--- Material for this task Enclosed Below ---

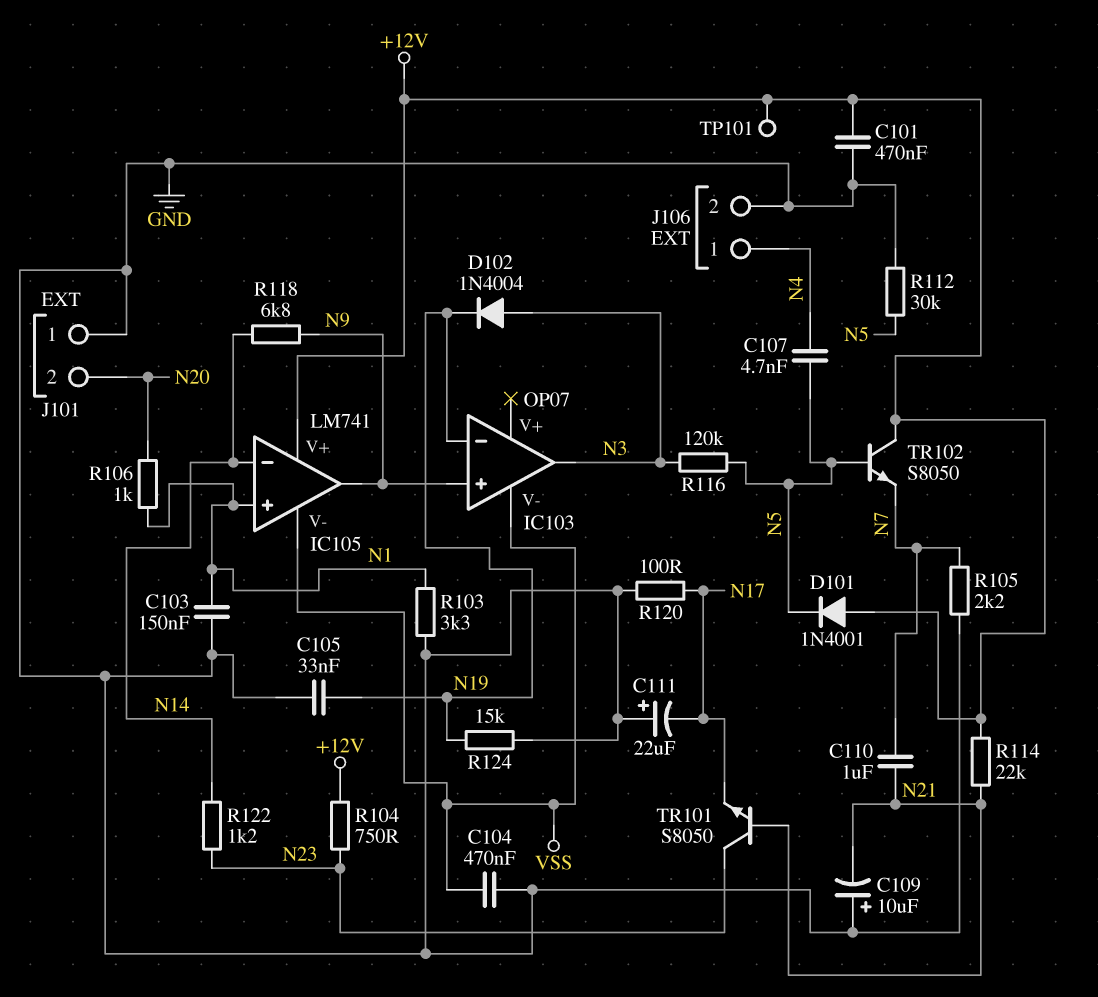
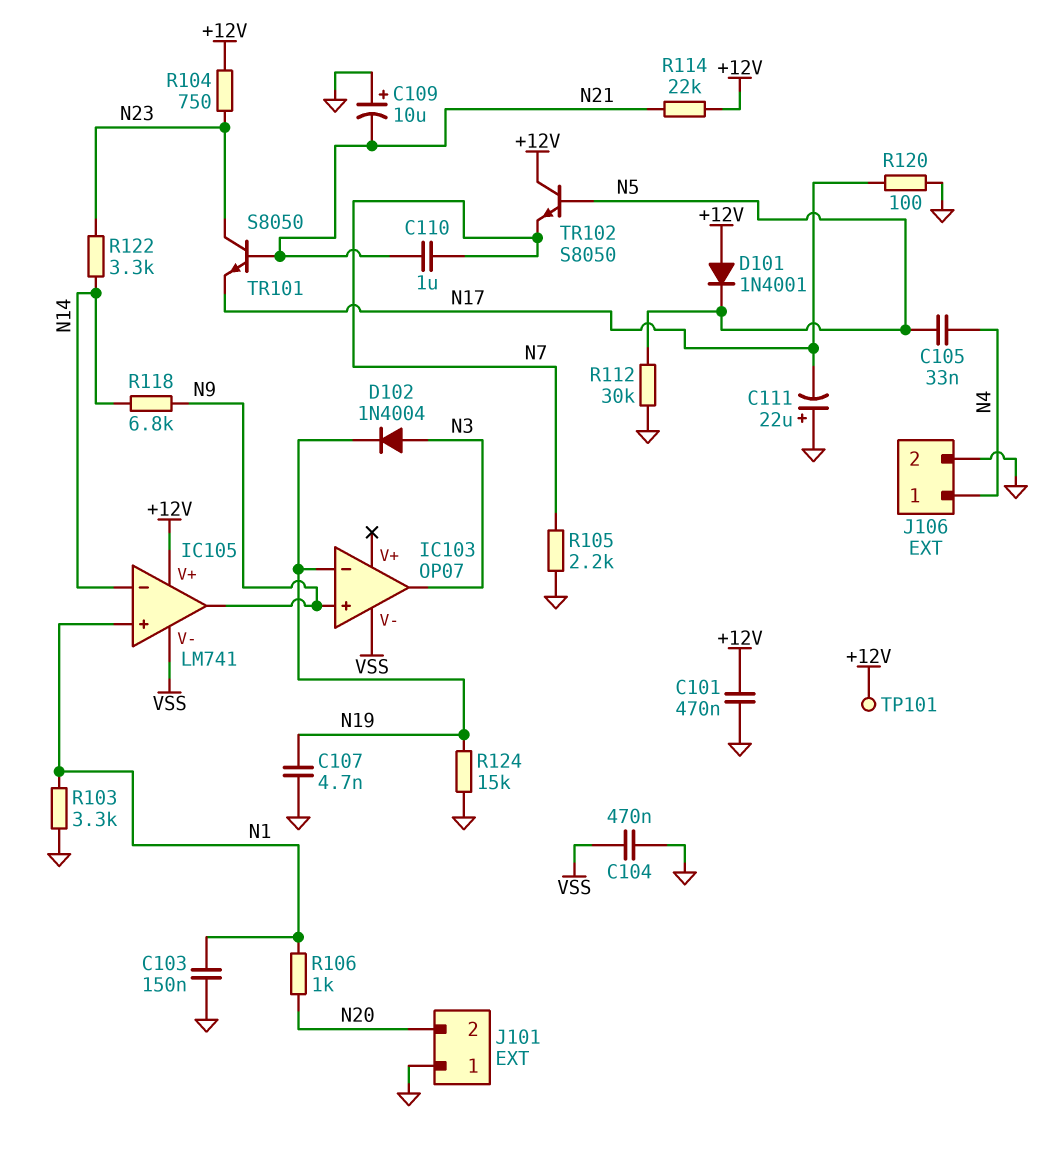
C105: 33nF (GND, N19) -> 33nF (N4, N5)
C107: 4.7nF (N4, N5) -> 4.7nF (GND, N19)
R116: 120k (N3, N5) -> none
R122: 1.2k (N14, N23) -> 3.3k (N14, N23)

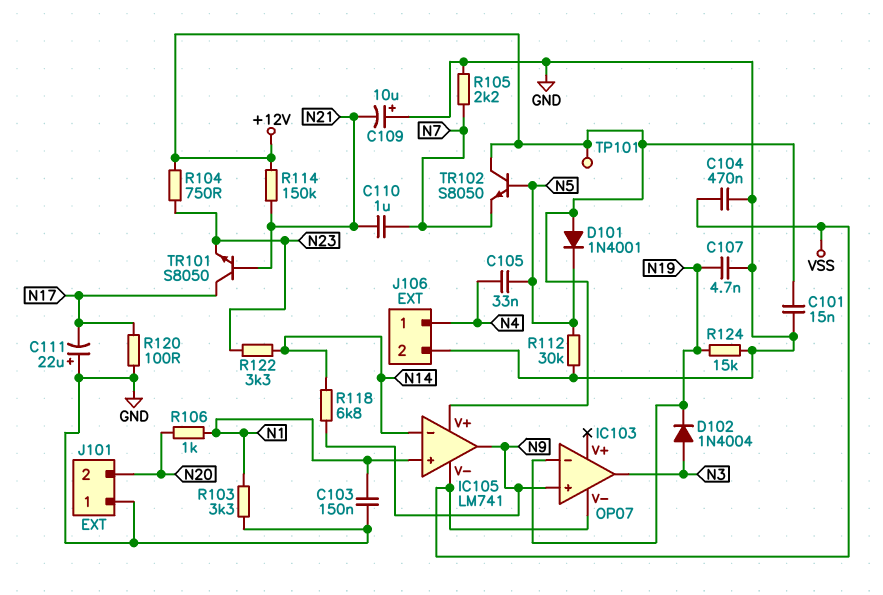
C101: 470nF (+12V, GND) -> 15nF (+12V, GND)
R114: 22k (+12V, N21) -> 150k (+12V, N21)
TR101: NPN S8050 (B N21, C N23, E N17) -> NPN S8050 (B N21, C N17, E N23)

--- End of Enclosed Material for this task ---

[Exercise description]: Wherever a picture appears, omit it; copy the rest of the data exactly.

[Exercise answer]:
C105: 33nF (GND, N19) -> 33nF (N4, N5)
C107: 4.7nF (N4, N5) -> 4.7nF (GND, N19)
R116: 120k (N3, N5) -> none
R122: 1.2k (N14, N23) -> 3.3k (N14, N23)

C101: 470nF (+12V, GND) -> 15nF (+12V, GND)
R114: 22k (+12V, N21) -> 150k (+12V, N21)
TR101: NPN S8050 (B N21, C N23, E N17) -> NPN S8050 (B N21, C N17, E N23)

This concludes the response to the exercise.